**WHAT YOU SHOULD DO:** A faithful copy of the data, pictures omitted, is the required answer.

(Collected data entries)
::::::::::
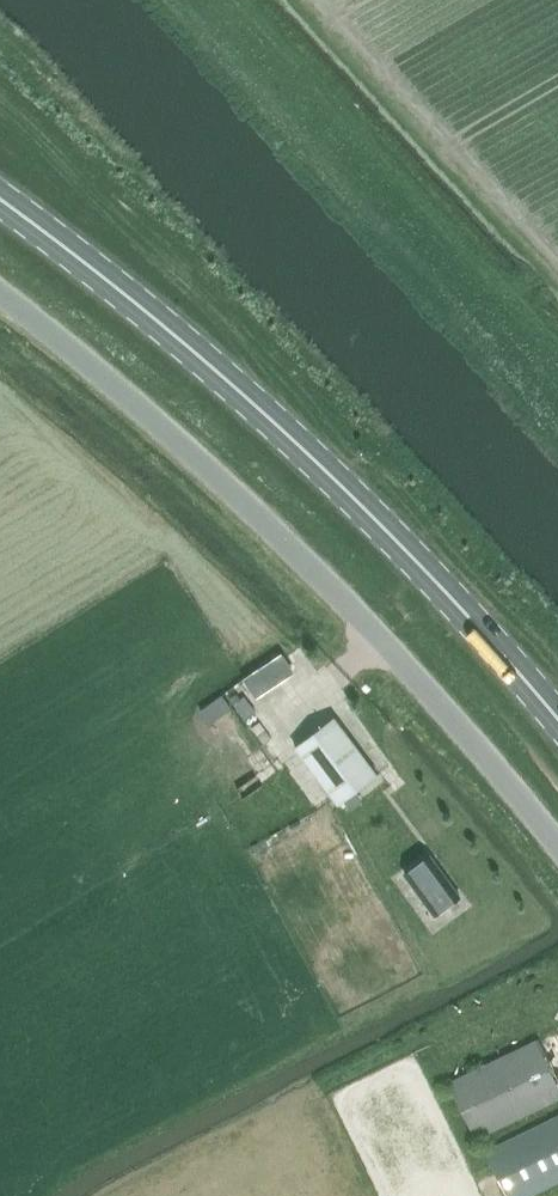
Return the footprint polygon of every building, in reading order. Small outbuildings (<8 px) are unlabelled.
[(291,666),(283,654),(244,679),(252,691),(291,666)] [(290,748),(299,760),(334,806),(373,776),(329,719),(290,748)] [(462,898),(430,854),(404,873),(436,916),(462,898)] [(449,1089),(475,1142),(479,1140),(557,1100),(557,1082),(539,1044),(452,1087),(449,1089)] [(486,1157),(506,1195),(538,1195),(557,1186),(557,1121),(486,1157)]
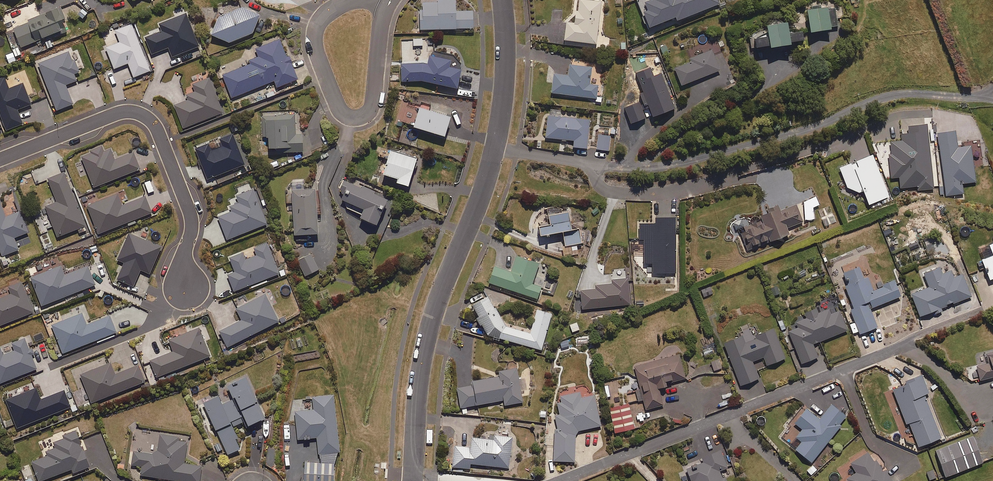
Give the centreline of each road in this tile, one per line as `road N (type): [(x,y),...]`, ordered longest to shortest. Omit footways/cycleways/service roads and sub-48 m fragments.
road 1 (unclassified): [(413,480),(432,315),(498,133),(503,0)]
road 2 (residential): [(182,291),(192,217),(151,123),(118,113),(0,157)]
road 3 (residential): [(389,0),(369,113),(340,112),(326,78)]

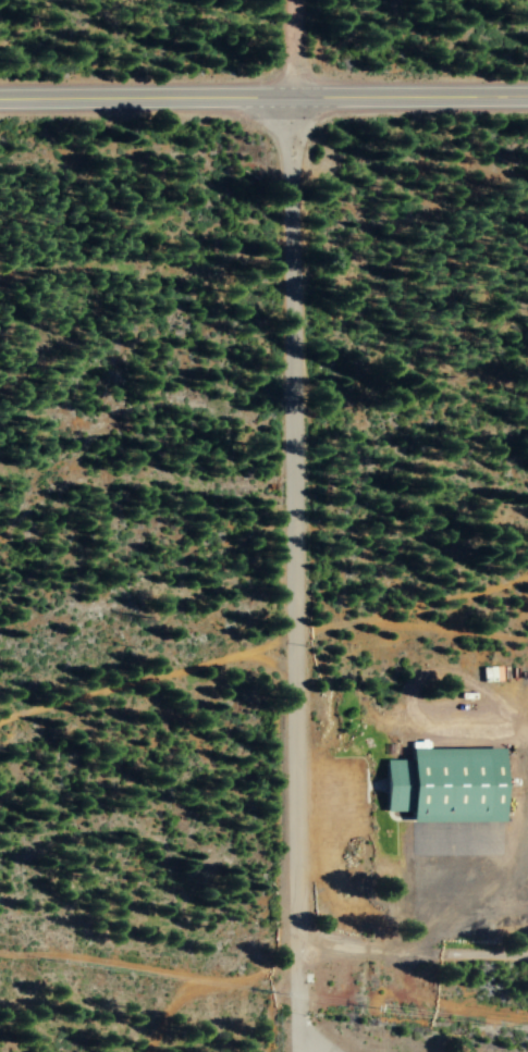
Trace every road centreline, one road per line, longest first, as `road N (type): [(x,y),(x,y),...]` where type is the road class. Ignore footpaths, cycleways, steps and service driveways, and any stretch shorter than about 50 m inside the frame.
road 1 (residential): [(303,1051),(296,0)]
road 2 (secondary): [(527,89),(0,93)]
road 3 (track): [(303,946),(527,949)]

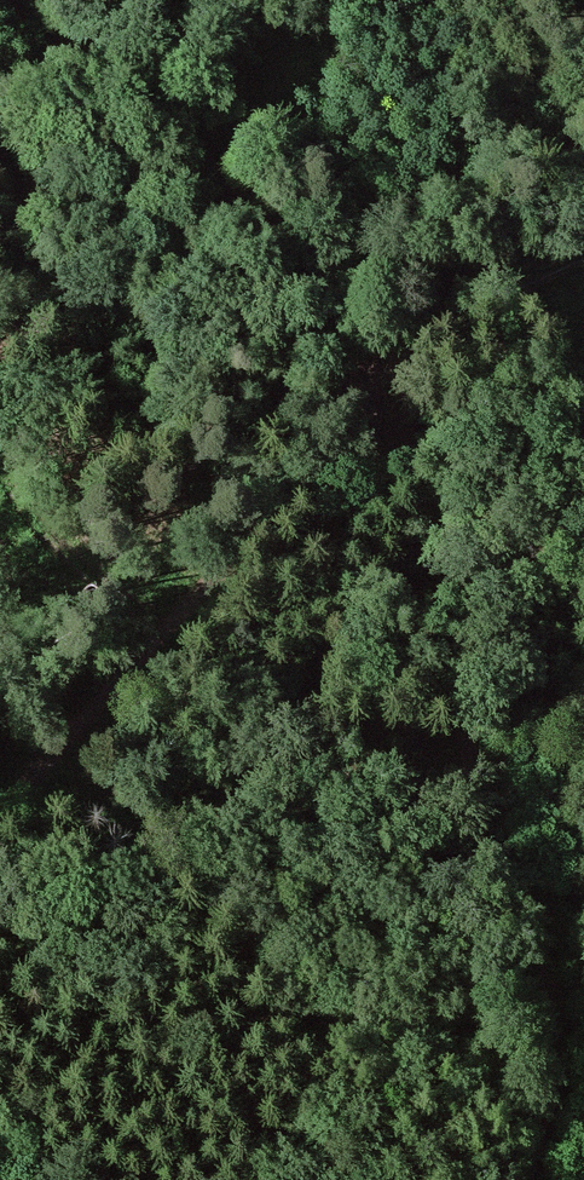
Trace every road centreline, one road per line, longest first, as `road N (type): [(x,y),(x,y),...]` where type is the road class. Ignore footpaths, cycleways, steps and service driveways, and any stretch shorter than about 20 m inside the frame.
road 1 (track): [(0,814),(383,385),(336,306),(237,198),(146,110),(0,2)]
road 2 (track): [(583,262),(475,311),(383,385),(433,527),(455,701),(475,774),(558,992),(562,1046),(532,1179)]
::::::::::
**SOLVED EXERCISE:**
Return the footprint polygon of every building, in reading order. Small outbuildings (<8 px) are unlabelled.
[(291,666),(283,654),(244,679),(252,691),(291,666)] [(290,748),(299,760),(334,806),(373,776),(329,719),(290,748)] [(462,898),(430,854),(404,873),(436,916),(462,898)] [(449,1089),(475,1142),(479,1140),(557,1100),(557,1082),(539,1044),(452,1087),(449,1089)] [(486,1157),(506,1195),(538,1195),(557,1186),(557,1121),(486,1157)]
Give the centreline of each road in this tile, one per line as `road N (type): [(x,y),...]`, ordered longest to shortest. Omit footways/cycleways/service roads and sub-48 m fragments.
road 1 (unclassified): [(413,480),(432,315),(498,133),(503,0)]
road 2 (residential): [(182,291),(192,217),(151,123),(118,113),(0,157)]
road 3 (residential): [(389,0),(369,113),(340,112),(326,78)]

Trace every road centreline, one road per line, longest first, as `road N (type): [(x,y),(x,y),...]` where type is the road class. Ignore footpaths, cycleways, steps and service driveways, and any stretch shorter than about 50 m inside the frame.
road 1 (residential): [(303,1051),(296,0)]
road 2 (secondary): [(527,89),(0,93)]
road 3 (track): [(303,946),(527,949)]

Trace every road centreline, one road per line, longest first, as `road N (type): [(x,y),(x,y),...]` where type is the road class. Ignore footpaths, cycleways, steps and service driveways, and any stretch shorter than about 20 m inside the frame.
road 1 (track): [(0,814),(383,385),(336,306),(237,198),(146,110),(0,2)]
road 2 (track): [(583,262),(475,311),(383,385),(433,527),(455,701),(475,774),(558,992),(562,1046),(532,1179)]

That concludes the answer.